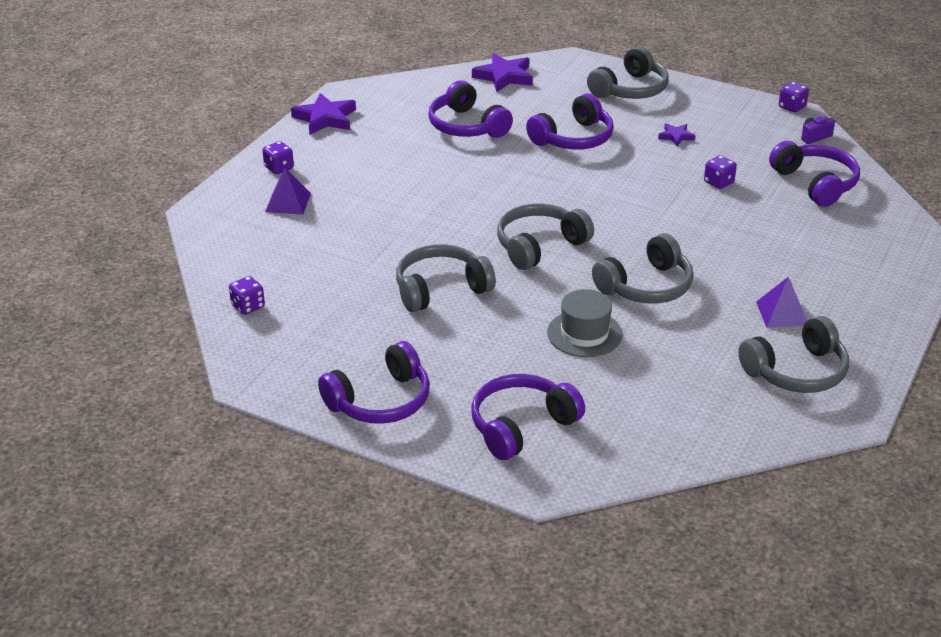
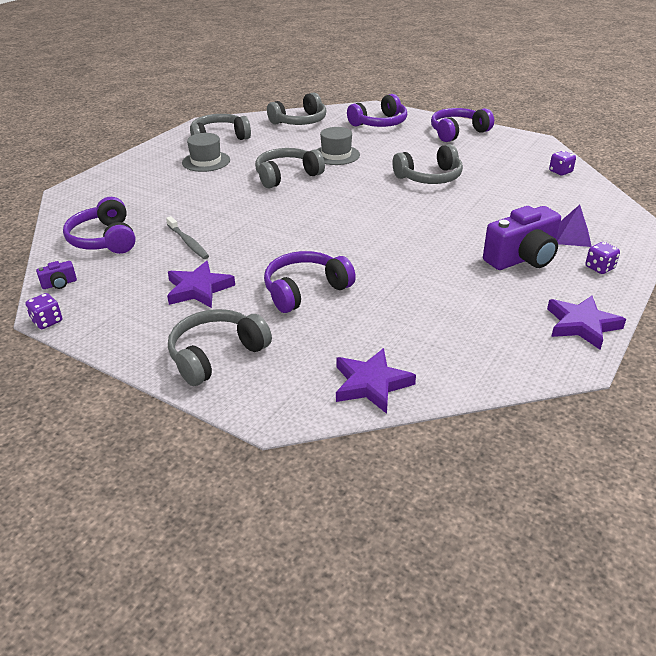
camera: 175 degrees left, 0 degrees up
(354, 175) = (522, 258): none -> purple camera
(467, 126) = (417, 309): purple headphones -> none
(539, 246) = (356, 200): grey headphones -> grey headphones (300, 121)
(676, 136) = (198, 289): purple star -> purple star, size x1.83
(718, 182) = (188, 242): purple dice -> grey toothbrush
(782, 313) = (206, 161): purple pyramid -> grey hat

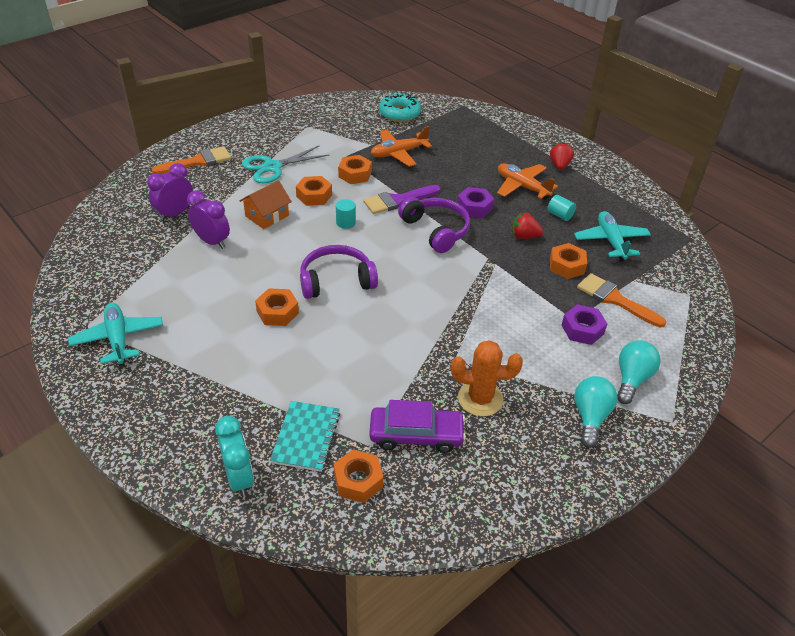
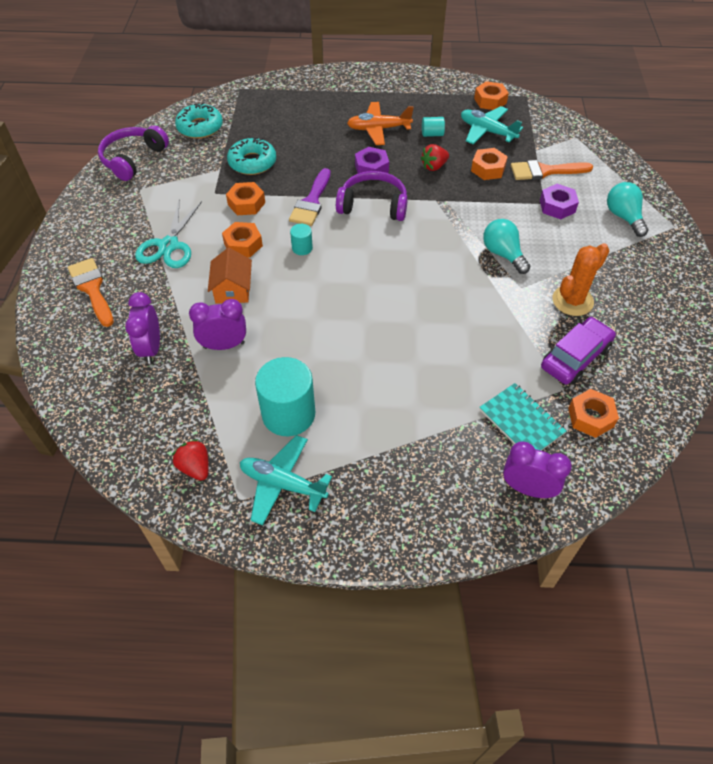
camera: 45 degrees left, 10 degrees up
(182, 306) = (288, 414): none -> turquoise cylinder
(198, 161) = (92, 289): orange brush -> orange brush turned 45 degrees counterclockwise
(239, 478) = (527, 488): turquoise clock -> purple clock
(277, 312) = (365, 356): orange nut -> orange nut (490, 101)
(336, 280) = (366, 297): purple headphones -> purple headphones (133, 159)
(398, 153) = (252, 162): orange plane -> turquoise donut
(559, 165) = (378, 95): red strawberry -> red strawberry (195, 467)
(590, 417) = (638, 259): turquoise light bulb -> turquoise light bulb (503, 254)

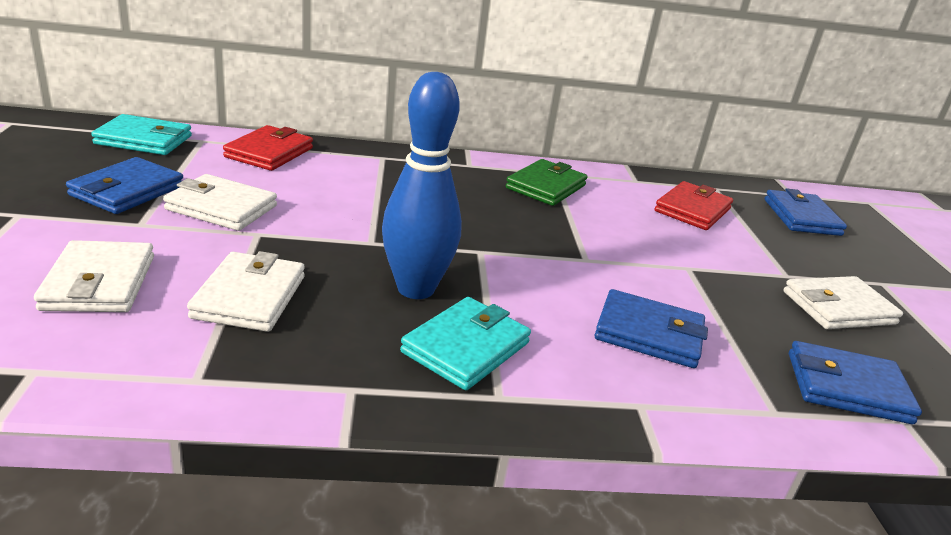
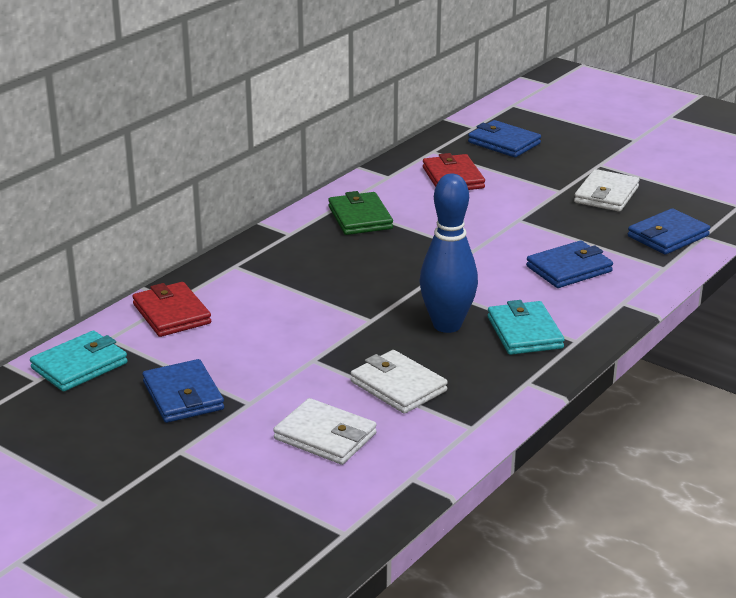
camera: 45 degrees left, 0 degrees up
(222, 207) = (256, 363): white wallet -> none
=====
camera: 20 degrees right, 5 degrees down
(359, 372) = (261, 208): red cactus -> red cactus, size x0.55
=====
WHAT THIS TASK INVOLVES →
All that should appear in the answer is the lines above from the line with "(782, 313) = (206, 161): purple" through the line with "(398, 153) = (252, 162): orange", retyped exactly, pictures left out.

TASK RESPONSE →
(782, 313) = (206, 161): purple pyramid -> grey hat

camera: 45 degrees left, 10 degrees up
(182, 306) = (288, 414): none -> turquoise cylinder
(198, 161) = (92, 289): orange brush -> orange brush turned 45 degrees counterclockwise
(239, 478) = (527, 488): turquoise clock -> purple clock
(277, 312) = (365, 356): orange nut -> orange nut (490, 101)
(336, 280) = (366, 297): purple headphones -> purple headphones (133, 159)
(398, 153) = (252, 162): orange plane -> turquoise donut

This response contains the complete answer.